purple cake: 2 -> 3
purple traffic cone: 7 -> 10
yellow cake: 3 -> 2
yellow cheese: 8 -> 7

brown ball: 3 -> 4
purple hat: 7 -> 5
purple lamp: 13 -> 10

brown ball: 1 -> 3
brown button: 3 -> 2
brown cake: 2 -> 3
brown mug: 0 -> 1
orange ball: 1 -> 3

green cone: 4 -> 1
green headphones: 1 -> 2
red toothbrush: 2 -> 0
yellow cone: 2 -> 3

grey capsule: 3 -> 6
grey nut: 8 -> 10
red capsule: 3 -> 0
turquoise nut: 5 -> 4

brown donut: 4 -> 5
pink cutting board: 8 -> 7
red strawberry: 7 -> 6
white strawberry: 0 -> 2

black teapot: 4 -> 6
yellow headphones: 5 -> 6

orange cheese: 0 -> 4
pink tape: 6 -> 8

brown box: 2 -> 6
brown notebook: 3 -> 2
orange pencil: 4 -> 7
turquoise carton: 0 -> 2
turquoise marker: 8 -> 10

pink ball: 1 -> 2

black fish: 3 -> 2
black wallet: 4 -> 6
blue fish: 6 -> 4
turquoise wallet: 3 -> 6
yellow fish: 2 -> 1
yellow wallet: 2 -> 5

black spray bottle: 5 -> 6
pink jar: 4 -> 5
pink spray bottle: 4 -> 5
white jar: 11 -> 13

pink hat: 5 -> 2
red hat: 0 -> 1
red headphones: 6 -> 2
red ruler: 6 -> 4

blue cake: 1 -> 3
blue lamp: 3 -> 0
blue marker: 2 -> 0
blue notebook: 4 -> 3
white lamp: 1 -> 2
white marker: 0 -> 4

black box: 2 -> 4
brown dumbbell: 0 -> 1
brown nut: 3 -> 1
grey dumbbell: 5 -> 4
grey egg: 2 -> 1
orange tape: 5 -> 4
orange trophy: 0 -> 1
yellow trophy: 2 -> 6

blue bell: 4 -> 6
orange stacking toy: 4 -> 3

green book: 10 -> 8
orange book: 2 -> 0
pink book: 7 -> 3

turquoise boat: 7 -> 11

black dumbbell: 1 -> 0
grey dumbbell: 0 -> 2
________________
_Work task:_
Reproduce the listing above verbatim.

_Completed exercise:_
purple cake: 2 -> 3
purple traffic cone: 7 -> 10
yellow cake: 3 -> 2
yellow cheese: 8 -> 7

brown ball: 3 -> 4
purple hat: 7 -> 5
purple lamp: 13 -> 10

brown ball: 1 -> 3
brown button: 3 -> 2
brown cake: 2 -> 3
brown mug: 0 -> 1
orange ball: 1 -> 3

green cone: 4 -> 1
green headphones: 1 -> 2
red toothbrush: 2 -> 0
yellow cone: 2 -> 3

grey capsule: 3 -> 6
grey nut: 8 -> 10
red capsule: 3 -> 0
turquoise nut: 5 -> 4

brown donut: 4 -> 5
pink cutting board: 8 -> 7
red strawberry: 7 -> 6
white strawberry: 0 -> 2

black teapot: 4 -> 6
yellow headphones: 5 -> 6

orange cheese: 0 -> 4
pink tape: 6 -> 8

brown box: 2 -> 6
brown notebook: 3 -> 2
orange pencil: 4 -> 7
turquoise carton: 0 -> 2
turquoise marker: 8 -> 10

pink ball: 1 -> 2

black fish: 3 -> 2
black wallet: 4 -> 6
blue fish: 6 -> 4
turquoise wallet: 3 -> 6
yellow fish: 2 -> 1
yellow wallet: 2 -> 5

black spray bottle: 5 -> 6
pink jar: 4 -> 5
pink spray bottle: 4 -> 5
white jar: 11 -> 13

pink hat: 5 -> 2
red hat: 0 -> 1
red headphones: 6 -> 2
red ruler: 6 -> 4

blue cake: 1 -> 3
blue lamp: 3 -> 0
blue marker: 2 -> 0
blue notebook: 4 -> 3
white lamp: 1 -> 2
white marker: 0 -> 4

black box: 2 -> 4
brown dumbbell: 0 -> 1
brown nut: 3 -> 1
grey dumbbell: 5 -> 4
grey egg: 2 -> 1
orange tape: 5 -> 4
orange trophy: 0 -> 1
yellow trophy: 2 -> 6

blue bell: 4 -> 6
orange stacking toy: 4 -> 3

green book: 10 -> 8
orange book: 2 -> 0
pink book: 7 -> 3

turquoise boat: 7 -> 11

black dumbbell: 1 -> 0
grey dumbbell: 0 -> 2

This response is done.